> What you have to do
Wherever the word "none" appears in a line of the records, copy that line.

*** Record excerpts

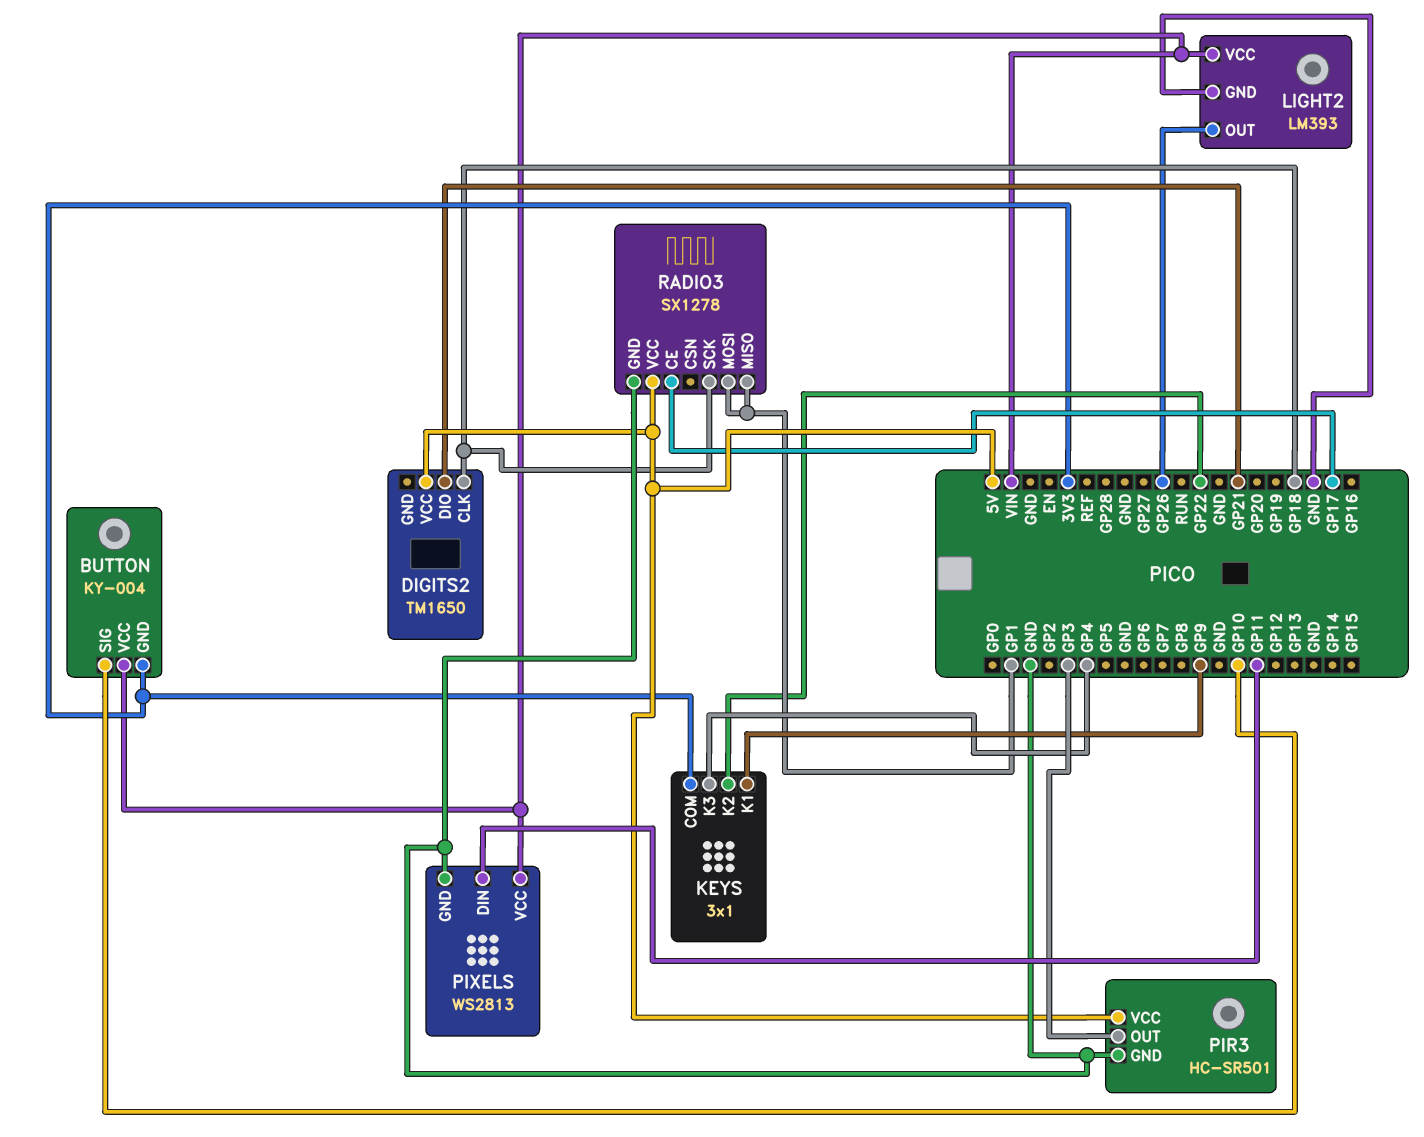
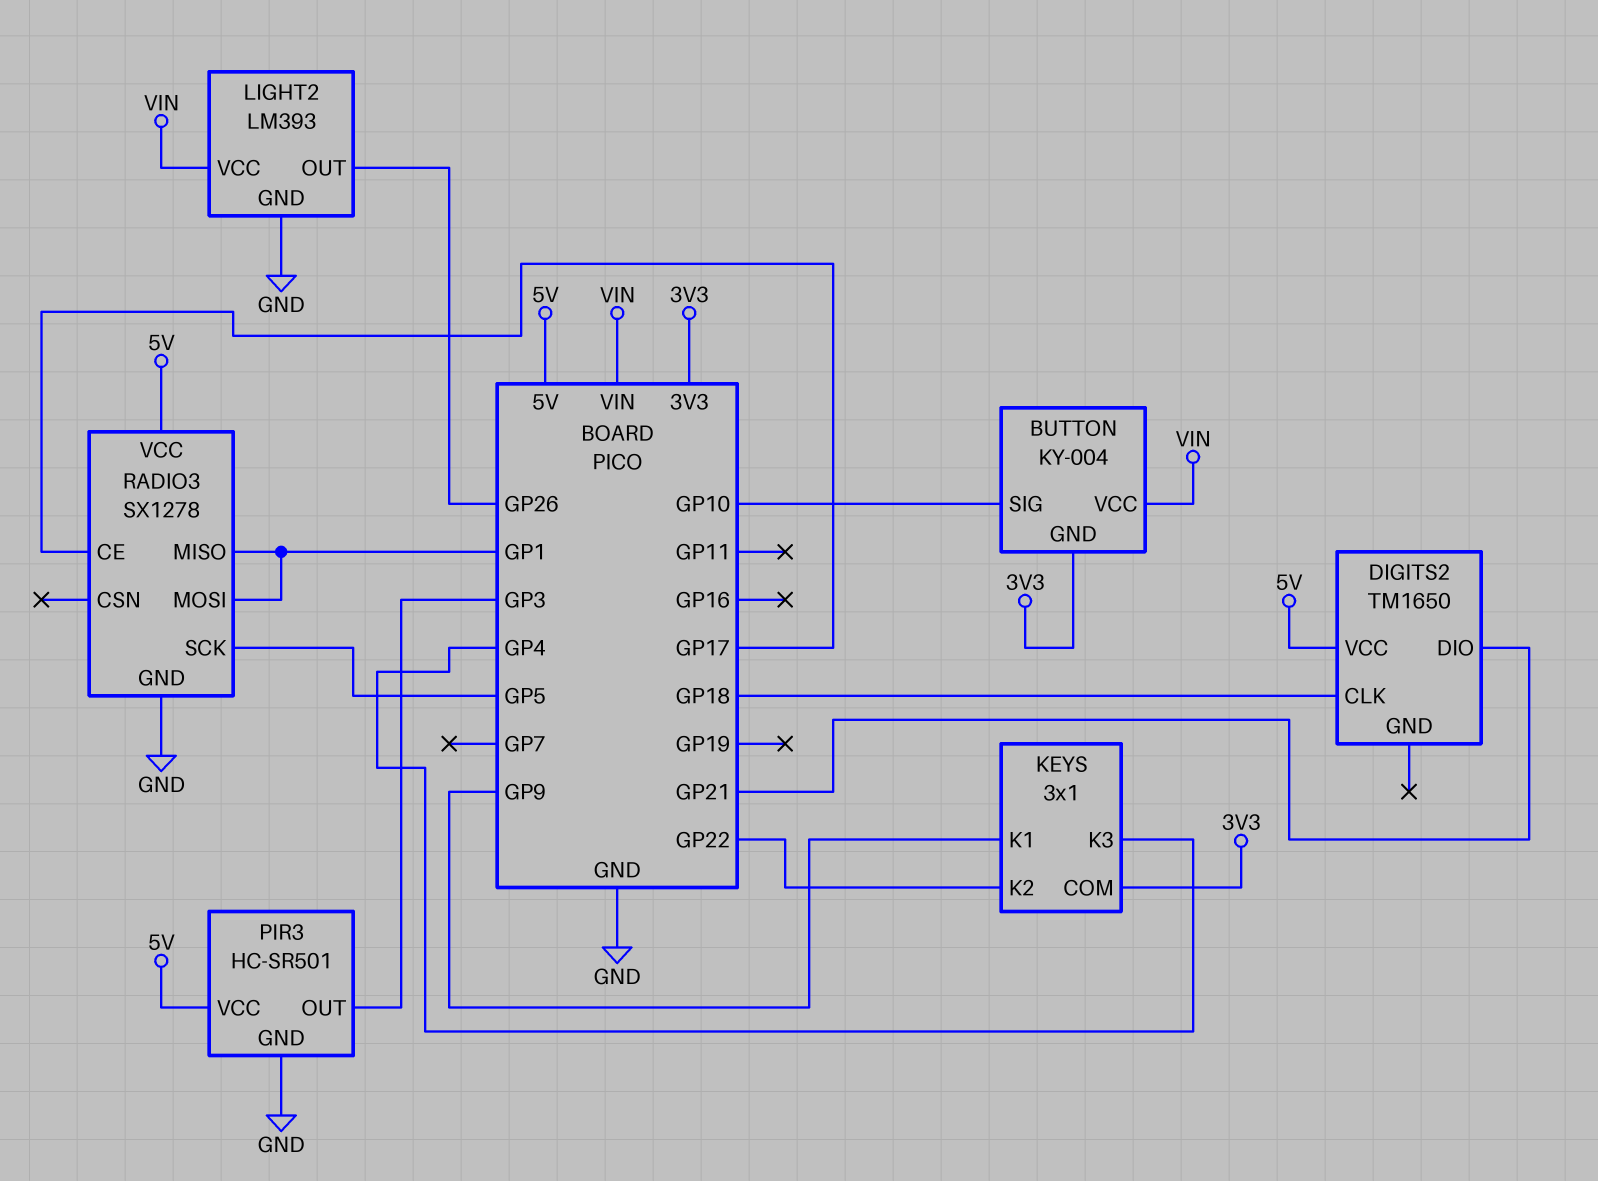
PIXELS: WS2813 -> none
PIXELS pin DIN: GP11 -> none
PIXELS pin GND: GND -> none
PIXELS pin VCC: VIN -> none
RADIO3 pin SCK: GP18 -> GP5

******

> Task solution
PIXELS: WS2813 -> none
PIXELS pin DIN: GP11 -> none
PIXELS pin GND: GND -> none
PIXELS pin VCC: VIN -> none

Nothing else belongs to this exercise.